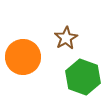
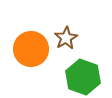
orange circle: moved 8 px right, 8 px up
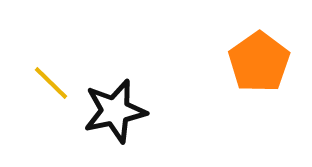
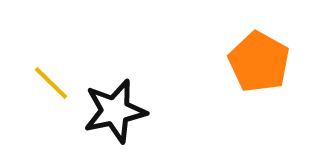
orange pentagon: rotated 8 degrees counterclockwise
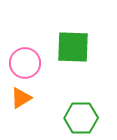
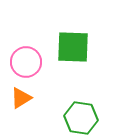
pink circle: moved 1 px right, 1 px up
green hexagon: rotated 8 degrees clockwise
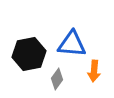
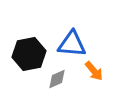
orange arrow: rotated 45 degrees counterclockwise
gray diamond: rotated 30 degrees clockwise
--
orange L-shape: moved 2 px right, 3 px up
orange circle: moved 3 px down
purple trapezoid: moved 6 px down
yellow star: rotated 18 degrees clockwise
---
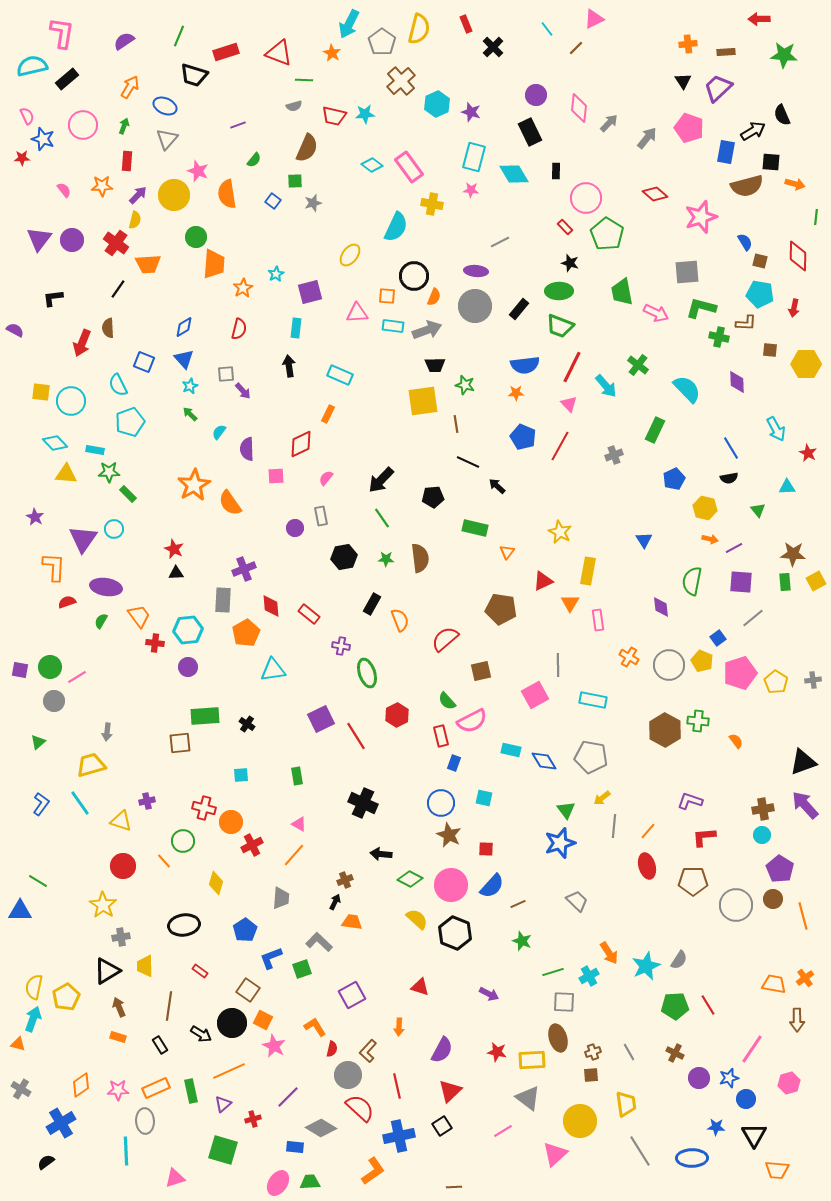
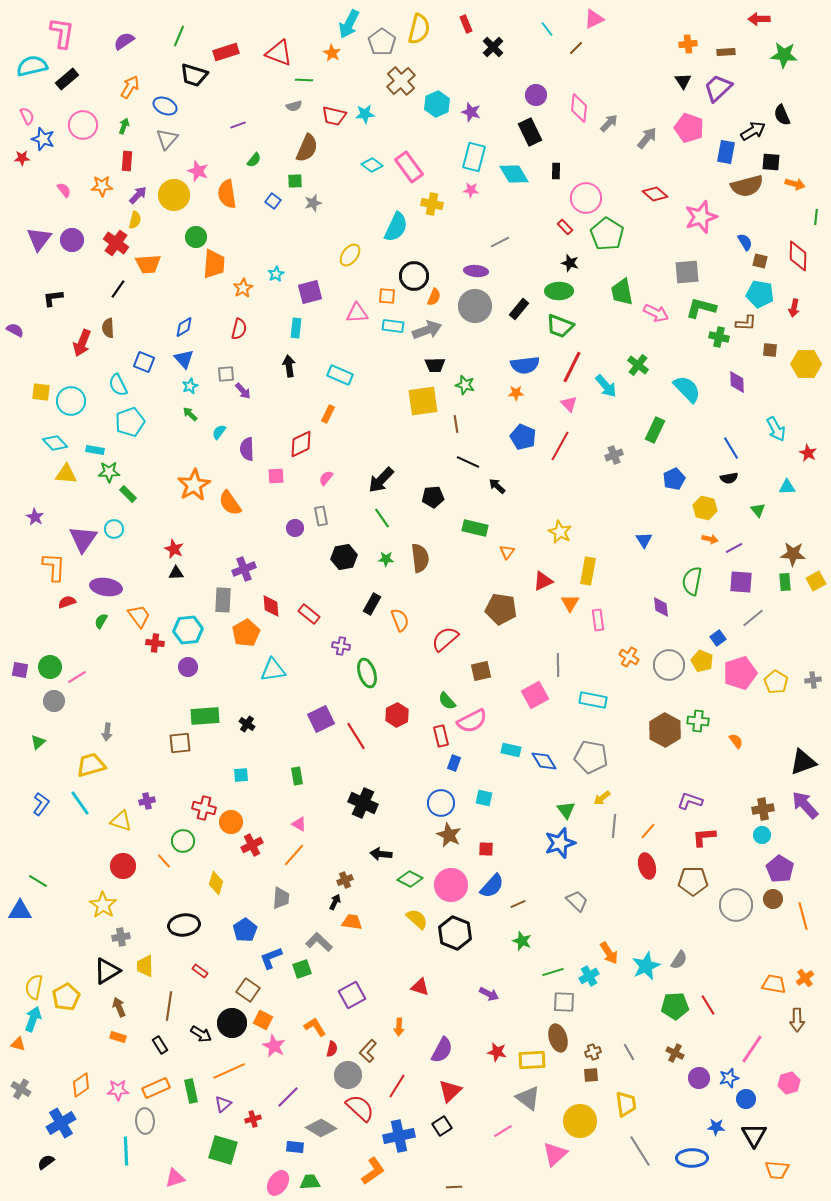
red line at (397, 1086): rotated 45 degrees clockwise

_YOUR GOAL_
Given the records above, reproduce precisely and only the lines between the line holding "purple trapezoid: moved 6 px down" and the line holding "yellow star: rotated 18 degrees clockwise", inclusive.

_YOUR SOLUTION_
purple trapezoid: moved 6 px down
yellow star: rotated 18 degrees clockwise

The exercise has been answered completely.